Gather every line of the rows below that contains the string "mark". Match case exactly.

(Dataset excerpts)
---*---

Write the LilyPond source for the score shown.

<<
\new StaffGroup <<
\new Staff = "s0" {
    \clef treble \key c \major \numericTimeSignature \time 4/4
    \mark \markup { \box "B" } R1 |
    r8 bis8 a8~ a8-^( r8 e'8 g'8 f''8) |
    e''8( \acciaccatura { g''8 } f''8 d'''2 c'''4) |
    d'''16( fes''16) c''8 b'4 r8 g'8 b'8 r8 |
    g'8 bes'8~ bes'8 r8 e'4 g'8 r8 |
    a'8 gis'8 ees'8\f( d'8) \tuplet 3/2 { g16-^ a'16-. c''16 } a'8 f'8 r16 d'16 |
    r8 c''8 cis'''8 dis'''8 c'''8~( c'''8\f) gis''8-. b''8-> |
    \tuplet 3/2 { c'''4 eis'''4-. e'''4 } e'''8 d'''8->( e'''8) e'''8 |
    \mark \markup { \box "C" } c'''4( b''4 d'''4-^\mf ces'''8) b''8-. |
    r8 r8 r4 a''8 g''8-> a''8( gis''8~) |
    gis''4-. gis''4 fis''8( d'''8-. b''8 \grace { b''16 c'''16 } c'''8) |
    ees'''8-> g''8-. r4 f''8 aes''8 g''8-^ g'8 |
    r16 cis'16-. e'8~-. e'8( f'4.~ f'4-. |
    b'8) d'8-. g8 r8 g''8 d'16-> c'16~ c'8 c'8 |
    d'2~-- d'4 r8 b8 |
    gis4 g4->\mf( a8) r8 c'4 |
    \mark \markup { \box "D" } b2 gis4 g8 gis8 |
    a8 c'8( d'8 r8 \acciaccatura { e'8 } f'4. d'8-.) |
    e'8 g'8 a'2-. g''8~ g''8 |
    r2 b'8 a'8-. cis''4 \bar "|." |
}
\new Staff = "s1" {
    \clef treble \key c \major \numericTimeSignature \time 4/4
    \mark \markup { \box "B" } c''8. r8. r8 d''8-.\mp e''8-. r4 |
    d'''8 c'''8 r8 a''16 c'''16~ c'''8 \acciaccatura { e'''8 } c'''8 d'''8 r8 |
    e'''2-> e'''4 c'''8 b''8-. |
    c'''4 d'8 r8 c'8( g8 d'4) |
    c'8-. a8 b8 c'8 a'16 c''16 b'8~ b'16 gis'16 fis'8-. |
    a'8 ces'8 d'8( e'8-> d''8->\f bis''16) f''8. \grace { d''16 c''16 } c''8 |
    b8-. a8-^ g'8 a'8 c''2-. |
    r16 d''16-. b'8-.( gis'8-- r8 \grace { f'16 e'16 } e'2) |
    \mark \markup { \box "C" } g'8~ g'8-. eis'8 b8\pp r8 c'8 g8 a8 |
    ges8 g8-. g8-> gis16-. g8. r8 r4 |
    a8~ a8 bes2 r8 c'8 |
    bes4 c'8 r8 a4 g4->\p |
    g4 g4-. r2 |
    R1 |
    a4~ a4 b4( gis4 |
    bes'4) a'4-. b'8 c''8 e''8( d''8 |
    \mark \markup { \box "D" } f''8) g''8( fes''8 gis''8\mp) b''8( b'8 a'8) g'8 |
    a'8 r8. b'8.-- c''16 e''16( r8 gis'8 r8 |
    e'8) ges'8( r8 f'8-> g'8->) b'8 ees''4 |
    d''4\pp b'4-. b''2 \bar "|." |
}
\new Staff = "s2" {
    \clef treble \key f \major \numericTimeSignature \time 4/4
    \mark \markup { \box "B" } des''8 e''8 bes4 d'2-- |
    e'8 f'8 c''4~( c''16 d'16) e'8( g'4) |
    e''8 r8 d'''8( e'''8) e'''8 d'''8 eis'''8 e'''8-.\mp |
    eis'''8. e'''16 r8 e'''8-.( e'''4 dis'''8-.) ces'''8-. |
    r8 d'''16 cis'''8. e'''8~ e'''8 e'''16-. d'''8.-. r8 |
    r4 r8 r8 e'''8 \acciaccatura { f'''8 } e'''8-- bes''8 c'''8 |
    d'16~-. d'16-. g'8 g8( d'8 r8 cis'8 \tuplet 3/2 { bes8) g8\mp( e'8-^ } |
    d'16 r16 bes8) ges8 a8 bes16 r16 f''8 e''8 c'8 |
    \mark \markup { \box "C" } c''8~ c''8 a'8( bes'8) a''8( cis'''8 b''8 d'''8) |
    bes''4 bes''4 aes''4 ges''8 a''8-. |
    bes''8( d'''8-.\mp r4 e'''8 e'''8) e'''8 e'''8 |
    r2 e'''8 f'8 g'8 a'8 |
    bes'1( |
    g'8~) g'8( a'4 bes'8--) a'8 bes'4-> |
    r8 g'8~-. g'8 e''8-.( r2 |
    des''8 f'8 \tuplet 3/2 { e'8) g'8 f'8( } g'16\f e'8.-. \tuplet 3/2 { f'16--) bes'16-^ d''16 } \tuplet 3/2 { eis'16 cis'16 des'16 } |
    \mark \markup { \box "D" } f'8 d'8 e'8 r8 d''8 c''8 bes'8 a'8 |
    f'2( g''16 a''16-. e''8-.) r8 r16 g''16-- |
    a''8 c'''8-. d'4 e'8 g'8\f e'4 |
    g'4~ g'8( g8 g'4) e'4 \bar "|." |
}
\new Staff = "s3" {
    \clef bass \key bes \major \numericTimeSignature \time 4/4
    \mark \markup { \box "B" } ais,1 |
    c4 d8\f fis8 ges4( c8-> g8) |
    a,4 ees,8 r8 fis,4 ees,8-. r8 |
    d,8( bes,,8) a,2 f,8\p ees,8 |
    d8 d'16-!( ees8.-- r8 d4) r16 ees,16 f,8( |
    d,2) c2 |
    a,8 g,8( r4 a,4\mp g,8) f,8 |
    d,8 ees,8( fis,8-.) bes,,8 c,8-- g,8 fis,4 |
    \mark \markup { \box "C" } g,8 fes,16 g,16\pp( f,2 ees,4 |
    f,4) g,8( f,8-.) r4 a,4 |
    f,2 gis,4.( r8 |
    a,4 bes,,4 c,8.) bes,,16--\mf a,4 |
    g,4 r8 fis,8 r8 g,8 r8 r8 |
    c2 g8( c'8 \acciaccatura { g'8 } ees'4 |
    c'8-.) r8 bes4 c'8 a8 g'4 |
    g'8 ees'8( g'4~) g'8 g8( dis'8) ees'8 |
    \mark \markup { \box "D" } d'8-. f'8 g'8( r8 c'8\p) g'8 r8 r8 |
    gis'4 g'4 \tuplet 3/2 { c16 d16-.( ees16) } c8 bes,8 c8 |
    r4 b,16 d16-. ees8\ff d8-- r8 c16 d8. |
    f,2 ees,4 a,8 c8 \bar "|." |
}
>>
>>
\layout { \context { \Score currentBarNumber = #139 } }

---*---

Answer for the task –
    \mark \markup { \box "B" } R1 |
    \mark \markup { \box "C" } c'''4( b''4 d'''4-^\mf ces'''8) b''8-. |
    \mark \markup { \box "D" } b2 gis4 g8 gis8 |
    \mark \markup { \box "B" } c''8. r8. r8 d''8-.\mp e''8-. r4 |
    \mark \markup { \box "C" } g'8~ g'8-. eis'8 b8\pp r8 c'8 g8 a8 |
    \mark \markup { \box "D" } f''8) g''8( fes''8 gis''8\mp) b''8( b'8 a'8) g'8 |
    \mark \markup { \box "B" } des''8 e''8 bes4 d'2-- |
    \mark \markup { \box "C" } c''8~ c''8 a'8( bes'8) a''8( cis'''8 b''8 d'''8) |
    \mark \markup { \box "D" } f'8 d'8 e'8 r8 d''8 c''8 bes'8 a'8 |
    \mark \markup { \box "B" } ais,1 |
    \mark \markup { \box "C" } g,8 fes,16 g,16\pp( f,2 ees,4 |
    \mark \markup { \box "D" } d'8-. f'8 g'8( r8 c'8\p) g'8 r8 r8 |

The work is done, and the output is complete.